Required work
Beneath this task are records; count the lines among them that contain the word "pear" and answer with the number only.

Data provided
————————
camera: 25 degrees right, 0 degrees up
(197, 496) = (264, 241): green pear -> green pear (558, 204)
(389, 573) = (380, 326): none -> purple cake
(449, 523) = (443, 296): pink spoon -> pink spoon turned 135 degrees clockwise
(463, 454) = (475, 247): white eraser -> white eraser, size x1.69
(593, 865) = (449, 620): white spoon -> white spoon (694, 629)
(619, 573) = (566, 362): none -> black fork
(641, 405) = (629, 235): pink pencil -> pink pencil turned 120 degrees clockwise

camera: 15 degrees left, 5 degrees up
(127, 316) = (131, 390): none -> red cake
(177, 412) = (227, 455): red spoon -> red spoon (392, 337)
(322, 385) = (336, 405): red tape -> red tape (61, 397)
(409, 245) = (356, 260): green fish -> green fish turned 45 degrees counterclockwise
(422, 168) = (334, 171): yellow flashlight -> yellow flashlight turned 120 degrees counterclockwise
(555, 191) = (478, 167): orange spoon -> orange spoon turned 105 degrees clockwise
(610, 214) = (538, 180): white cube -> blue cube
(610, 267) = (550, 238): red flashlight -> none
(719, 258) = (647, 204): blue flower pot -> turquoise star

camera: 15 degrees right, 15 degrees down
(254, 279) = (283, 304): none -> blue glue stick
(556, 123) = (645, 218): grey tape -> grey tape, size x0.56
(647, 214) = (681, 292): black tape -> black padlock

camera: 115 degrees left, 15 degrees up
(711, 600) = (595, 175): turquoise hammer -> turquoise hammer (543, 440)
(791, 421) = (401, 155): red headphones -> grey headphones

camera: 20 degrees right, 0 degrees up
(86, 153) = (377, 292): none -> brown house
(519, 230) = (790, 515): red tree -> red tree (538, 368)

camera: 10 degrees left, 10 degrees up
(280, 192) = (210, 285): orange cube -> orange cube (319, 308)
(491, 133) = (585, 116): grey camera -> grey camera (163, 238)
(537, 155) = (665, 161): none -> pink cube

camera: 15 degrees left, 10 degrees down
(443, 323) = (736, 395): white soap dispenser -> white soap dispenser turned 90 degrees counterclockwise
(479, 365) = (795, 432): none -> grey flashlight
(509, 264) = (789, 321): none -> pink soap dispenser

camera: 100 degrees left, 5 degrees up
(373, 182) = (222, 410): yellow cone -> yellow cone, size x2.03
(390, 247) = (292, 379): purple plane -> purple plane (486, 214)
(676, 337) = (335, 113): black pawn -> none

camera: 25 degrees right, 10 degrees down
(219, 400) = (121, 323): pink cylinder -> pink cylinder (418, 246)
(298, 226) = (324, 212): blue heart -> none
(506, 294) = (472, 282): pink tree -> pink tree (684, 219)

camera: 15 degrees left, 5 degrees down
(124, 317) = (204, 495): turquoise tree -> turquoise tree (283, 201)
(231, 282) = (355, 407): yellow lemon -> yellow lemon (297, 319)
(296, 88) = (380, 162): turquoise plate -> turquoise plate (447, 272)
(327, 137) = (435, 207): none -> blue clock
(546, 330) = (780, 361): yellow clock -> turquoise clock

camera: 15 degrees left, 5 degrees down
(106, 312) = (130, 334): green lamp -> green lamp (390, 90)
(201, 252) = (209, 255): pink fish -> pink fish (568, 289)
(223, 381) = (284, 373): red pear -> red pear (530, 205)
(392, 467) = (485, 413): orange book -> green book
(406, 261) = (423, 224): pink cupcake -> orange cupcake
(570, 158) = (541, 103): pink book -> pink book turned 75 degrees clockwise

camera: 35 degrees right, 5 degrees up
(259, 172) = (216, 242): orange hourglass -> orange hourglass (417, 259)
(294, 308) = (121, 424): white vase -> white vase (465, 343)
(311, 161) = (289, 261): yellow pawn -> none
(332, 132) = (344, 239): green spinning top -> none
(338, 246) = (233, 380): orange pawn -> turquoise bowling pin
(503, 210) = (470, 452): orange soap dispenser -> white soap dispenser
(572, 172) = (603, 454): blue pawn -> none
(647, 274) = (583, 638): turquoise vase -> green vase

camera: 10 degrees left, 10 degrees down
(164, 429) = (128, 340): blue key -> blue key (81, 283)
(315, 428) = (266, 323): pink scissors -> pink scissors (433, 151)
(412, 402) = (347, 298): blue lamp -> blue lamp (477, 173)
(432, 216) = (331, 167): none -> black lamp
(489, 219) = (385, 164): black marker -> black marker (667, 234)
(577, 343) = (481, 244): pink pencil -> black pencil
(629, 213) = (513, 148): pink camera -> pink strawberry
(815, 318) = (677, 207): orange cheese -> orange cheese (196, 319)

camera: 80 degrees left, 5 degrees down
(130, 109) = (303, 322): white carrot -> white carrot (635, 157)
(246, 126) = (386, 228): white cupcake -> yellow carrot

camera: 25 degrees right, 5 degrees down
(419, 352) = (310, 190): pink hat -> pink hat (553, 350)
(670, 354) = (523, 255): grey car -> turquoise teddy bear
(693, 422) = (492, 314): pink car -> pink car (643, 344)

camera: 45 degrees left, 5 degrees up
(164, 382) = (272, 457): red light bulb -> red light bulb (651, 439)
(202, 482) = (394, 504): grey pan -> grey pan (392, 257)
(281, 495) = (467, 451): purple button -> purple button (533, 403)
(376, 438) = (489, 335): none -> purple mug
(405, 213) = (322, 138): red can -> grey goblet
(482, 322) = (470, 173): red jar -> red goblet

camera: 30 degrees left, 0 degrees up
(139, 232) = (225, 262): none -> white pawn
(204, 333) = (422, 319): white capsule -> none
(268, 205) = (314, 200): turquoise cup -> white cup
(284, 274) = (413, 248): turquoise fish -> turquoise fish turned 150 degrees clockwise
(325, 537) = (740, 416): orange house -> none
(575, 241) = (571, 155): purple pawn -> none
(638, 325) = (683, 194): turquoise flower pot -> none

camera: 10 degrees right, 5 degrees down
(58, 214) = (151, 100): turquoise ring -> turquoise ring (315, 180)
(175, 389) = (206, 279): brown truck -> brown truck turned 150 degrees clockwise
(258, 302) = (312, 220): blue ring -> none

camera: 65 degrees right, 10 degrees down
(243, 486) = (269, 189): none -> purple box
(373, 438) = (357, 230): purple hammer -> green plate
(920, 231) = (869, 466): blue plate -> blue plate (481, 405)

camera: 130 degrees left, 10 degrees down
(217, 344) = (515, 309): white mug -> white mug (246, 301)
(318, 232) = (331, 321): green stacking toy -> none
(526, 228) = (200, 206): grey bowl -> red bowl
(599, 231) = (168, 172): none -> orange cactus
————————
Output
2